(DATA FOR PROCESSING)

○ ○ ○ ○ ○ ○ ○

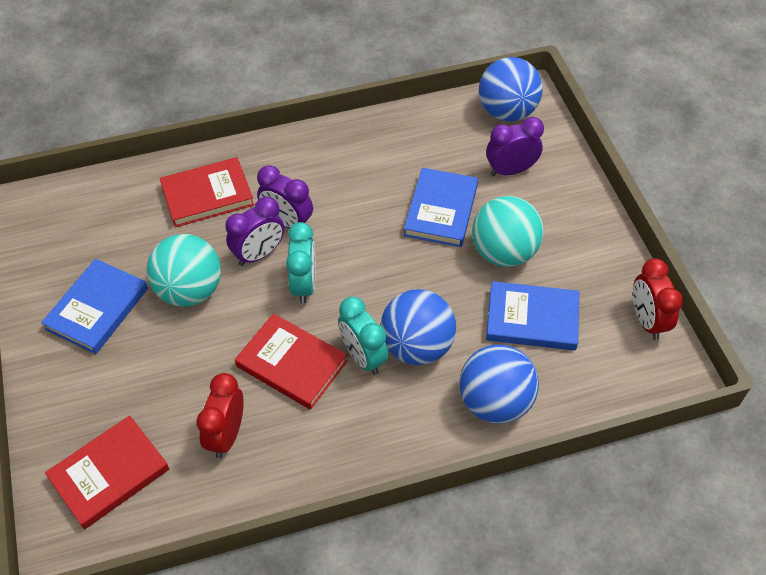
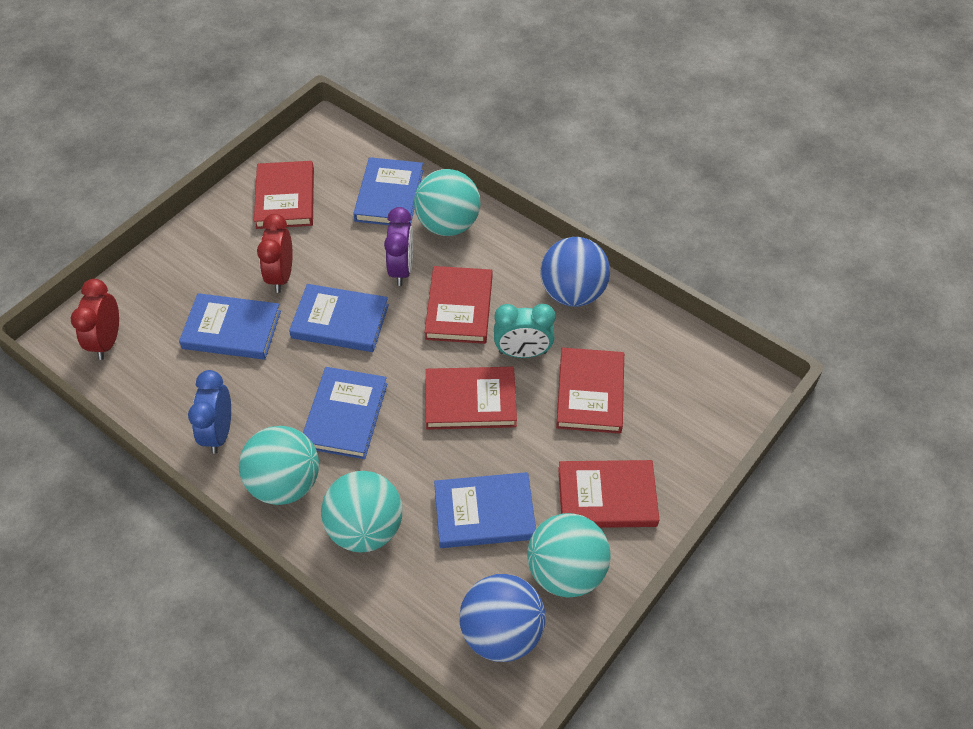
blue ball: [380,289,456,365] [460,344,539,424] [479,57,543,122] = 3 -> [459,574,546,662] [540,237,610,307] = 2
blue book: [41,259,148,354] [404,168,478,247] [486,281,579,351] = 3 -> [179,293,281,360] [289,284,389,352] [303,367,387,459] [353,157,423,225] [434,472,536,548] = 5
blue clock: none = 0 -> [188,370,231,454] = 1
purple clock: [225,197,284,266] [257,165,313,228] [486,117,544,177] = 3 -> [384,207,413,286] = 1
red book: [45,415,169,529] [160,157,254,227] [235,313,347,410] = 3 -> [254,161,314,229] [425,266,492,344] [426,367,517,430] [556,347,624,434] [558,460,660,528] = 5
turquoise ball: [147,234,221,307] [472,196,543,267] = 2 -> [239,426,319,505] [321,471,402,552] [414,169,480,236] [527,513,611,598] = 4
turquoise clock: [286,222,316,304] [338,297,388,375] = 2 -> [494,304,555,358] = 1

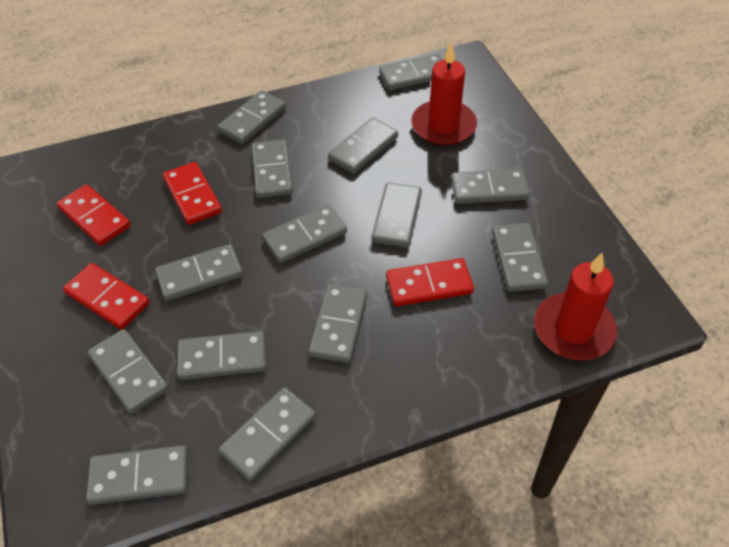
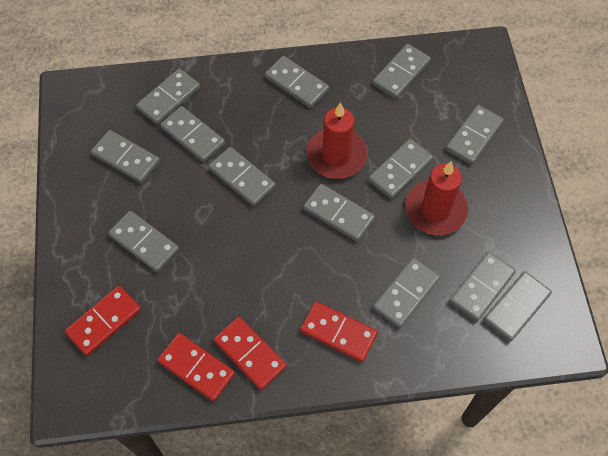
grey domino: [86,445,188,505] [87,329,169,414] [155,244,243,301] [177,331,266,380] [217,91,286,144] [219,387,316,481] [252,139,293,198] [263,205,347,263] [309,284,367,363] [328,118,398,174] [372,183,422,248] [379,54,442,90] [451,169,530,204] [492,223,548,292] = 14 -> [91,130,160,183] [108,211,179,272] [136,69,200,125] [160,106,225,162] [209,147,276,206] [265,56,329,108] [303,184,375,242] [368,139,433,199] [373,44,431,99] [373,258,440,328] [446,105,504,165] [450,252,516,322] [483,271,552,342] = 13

○ ○ ○ ○ ○ ○ ○

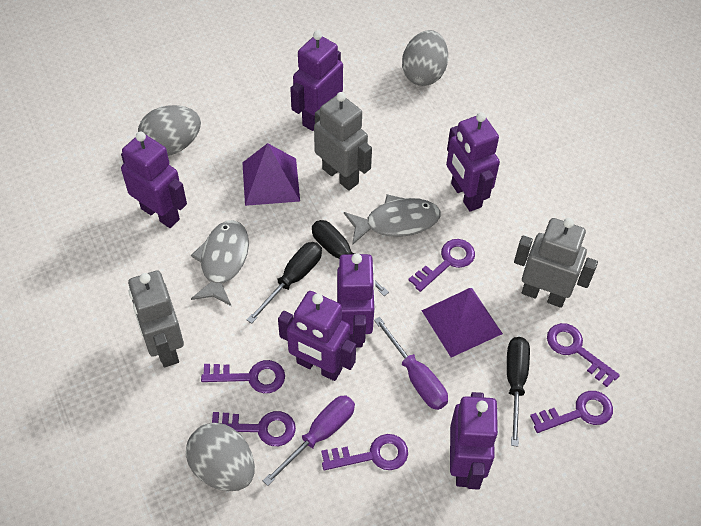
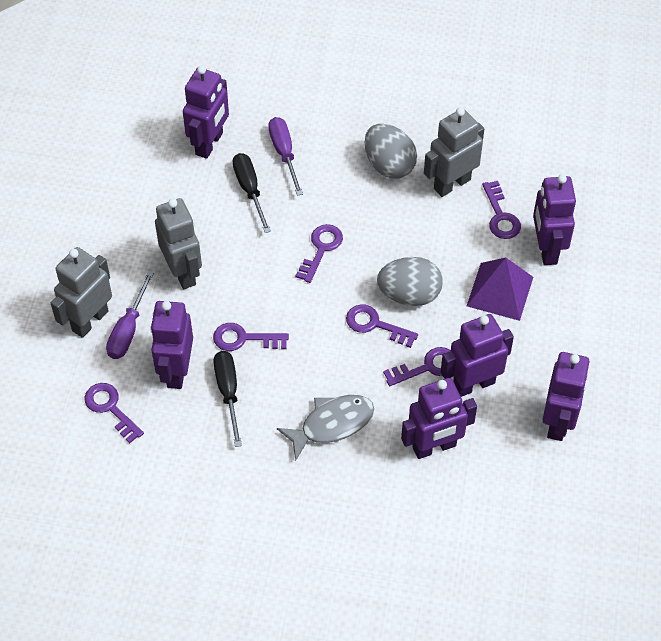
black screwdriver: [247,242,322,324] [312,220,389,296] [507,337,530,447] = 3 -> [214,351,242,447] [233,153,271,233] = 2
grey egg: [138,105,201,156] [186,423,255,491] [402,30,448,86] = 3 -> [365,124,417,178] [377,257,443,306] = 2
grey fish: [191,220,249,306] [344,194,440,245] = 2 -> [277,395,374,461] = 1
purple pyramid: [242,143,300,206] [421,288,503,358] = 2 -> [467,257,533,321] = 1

○ ○ ○ ○ ○ ○ ○

(WHAT TO PRODUCE)
Restate word for word the entries above from the line with "grey egg: [138,105,201,156]" through the line with "purple pyramid: [242,143,300,206]", inclusive, leaving out everything else.

(SOLUTION FOR THIS PROBLEM)
grey egg: [138,105,201,156] [186,423,255,491] [402,30,448,86] = 3 -> [365,124,417,178] [377,257,443,306] = 2
grey fish: [191,220,249,306] [344,194,440,245] = 2 -> [277,395,374,461] = 1
purple pyramid: [242,143,300,206] [421,288,503,358] = 2 -> [467,257,533,321] = 1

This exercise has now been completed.